┌──

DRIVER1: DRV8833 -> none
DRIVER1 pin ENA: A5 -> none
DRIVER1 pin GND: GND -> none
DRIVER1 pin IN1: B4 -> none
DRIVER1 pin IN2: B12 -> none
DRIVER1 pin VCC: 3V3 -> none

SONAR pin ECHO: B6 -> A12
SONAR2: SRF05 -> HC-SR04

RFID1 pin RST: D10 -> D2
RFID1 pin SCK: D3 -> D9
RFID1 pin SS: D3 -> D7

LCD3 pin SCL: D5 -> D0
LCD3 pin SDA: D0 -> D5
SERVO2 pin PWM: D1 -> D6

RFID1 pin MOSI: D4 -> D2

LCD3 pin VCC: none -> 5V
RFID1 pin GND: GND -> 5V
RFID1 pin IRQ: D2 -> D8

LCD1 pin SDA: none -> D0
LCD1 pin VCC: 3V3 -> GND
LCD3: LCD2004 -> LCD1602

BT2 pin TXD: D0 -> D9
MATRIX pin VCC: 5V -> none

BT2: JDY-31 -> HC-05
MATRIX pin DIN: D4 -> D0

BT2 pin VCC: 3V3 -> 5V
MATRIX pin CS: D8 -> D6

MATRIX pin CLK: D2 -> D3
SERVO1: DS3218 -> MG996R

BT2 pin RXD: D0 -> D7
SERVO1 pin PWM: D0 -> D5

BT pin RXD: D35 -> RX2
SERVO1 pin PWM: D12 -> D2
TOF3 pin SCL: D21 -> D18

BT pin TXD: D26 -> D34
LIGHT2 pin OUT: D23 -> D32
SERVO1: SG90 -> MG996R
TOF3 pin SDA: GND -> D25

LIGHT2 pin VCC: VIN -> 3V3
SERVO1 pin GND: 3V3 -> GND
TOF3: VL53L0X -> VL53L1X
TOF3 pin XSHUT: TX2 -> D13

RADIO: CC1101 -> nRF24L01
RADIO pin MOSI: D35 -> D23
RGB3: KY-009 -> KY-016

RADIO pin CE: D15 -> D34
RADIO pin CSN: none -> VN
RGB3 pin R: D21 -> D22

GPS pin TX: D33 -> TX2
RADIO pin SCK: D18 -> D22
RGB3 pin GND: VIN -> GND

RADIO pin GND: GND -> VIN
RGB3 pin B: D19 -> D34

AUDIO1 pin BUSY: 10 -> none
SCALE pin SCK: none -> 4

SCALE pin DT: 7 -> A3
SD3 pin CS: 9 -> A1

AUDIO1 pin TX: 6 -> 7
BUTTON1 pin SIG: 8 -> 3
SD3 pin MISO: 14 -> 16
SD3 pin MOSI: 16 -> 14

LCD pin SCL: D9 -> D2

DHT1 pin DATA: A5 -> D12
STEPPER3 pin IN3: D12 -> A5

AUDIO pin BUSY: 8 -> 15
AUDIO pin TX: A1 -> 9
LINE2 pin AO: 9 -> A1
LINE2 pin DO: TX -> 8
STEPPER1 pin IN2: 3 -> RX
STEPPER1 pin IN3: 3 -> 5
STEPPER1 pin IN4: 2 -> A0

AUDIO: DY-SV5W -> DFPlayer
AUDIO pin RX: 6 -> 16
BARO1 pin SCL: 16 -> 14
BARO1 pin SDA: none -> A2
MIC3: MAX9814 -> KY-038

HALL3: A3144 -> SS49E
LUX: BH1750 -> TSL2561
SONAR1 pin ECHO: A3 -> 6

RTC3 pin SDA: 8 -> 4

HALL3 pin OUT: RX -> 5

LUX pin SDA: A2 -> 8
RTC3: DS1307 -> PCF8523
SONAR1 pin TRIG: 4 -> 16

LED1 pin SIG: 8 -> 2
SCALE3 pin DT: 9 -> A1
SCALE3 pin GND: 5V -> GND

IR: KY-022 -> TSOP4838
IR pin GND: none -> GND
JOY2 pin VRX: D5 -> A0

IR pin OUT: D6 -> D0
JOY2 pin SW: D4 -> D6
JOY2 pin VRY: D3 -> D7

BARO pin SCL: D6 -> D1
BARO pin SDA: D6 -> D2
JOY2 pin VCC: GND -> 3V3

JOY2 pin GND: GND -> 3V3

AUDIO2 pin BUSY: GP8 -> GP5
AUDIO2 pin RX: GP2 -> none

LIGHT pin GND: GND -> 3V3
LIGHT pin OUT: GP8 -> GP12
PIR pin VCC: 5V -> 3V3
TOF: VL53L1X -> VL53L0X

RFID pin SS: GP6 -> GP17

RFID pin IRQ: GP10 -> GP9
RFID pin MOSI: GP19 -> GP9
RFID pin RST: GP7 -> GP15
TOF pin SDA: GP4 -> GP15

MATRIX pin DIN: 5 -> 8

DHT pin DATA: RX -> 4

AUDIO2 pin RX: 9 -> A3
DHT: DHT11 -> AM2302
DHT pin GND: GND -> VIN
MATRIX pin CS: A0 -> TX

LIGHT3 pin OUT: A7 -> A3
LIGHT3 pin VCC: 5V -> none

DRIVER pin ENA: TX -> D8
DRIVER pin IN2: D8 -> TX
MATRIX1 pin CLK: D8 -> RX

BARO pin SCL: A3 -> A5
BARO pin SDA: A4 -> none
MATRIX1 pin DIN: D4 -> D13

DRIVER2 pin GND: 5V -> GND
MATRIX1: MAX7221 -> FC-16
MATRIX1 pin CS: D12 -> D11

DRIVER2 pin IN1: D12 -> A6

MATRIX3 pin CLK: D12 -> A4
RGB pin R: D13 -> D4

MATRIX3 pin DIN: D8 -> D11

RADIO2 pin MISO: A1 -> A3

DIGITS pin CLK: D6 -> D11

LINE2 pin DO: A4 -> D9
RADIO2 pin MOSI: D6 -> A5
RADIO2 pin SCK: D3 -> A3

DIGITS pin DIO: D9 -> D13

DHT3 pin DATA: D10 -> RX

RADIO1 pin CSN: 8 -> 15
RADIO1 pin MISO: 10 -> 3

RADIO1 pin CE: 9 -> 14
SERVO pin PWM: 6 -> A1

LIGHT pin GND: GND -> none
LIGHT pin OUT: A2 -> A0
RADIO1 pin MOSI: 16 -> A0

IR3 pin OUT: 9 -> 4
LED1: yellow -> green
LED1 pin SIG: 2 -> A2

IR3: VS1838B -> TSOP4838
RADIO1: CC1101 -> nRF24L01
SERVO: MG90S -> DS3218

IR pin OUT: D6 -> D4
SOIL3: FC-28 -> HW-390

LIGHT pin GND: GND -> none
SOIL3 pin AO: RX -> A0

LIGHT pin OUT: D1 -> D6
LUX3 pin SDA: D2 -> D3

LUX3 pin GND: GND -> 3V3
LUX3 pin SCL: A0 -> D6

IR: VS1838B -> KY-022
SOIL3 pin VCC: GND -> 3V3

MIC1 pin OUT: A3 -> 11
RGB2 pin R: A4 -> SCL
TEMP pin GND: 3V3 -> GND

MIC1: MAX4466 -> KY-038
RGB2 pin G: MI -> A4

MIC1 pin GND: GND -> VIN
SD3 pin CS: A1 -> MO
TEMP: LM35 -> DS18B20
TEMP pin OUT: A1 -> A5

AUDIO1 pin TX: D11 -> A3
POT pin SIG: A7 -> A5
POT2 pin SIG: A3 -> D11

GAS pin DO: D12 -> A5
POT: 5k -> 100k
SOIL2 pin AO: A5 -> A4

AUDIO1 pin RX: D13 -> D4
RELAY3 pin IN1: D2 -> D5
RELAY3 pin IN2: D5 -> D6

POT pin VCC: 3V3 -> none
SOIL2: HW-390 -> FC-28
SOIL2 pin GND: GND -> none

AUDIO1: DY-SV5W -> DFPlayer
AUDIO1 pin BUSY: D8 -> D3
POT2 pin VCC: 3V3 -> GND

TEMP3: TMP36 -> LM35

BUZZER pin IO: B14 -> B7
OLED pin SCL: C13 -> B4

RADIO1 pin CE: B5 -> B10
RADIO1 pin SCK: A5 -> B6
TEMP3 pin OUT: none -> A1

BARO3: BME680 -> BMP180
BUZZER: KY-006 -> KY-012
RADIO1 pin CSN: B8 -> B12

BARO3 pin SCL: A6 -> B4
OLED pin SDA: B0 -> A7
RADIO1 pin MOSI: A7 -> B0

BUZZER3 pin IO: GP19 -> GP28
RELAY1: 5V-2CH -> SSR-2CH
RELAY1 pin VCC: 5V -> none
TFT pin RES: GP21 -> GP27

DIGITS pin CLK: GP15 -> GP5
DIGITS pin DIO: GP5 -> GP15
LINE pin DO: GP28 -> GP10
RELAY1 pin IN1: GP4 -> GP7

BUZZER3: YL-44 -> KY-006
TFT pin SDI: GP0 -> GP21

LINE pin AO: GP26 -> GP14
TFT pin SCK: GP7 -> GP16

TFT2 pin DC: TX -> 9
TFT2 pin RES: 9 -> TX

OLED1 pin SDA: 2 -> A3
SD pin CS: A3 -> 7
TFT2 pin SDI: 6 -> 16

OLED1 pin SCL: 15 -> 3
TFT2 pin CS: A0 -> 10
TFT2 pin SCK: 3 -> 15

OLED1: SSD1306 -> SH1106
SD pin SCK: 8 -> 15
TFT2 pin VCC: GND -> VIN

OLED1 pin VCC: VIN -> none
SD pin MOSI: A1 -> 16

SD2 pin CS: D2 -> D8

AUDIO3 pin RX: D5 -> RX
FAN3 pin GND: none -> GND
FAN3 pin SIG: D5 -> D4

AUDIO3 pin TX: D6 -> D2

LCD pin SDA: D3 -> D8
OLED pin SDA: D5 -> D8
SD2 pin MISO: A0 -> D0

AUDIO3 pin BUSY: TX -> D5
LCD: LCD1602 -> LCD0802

└──

## YOUR TASK
In the listing above, locate the line containing "RADIO pin CE: D15 -> D34" and the line containing "AUDIO pin BUSY: 8 -> 15". Transcribe those two lines and everything between them, exactly as written.

## WRITTEN ANSWER
RADIO pin CE: D15 -> D34
RADIO pin CSN: none -> VN
RGB3 pin R: D21 -> D22

GPS pin TX: D33 -> TX2
RADIO pin SCK: D18 -> D22
RGB3 pin GND: VIN -> GND

RADIO pin GND: GND -> VIN
RGB3 pin B: D19 -> D34

AUDIO1 pin BUSY: 10 -> none
SCALE pin SCK: none -> 4

SCALE pin DT: 7 -> A3
SD3 pin CS: 9 -> A1

AUDIO1 pin TX: 6 -> 7
BUTTON1 pin SIG: 8 -> 3
SD3 pin MISO: 14 -> 16
SD3 pin MOSI: 16 -> 14

LCD pin SCL: D9 -> D2

DHT1 pin DATA: A5 -> D12
STEPPER3 pin IN3: D12 -> A5

AUDIO pin BUSY: 8 -> 15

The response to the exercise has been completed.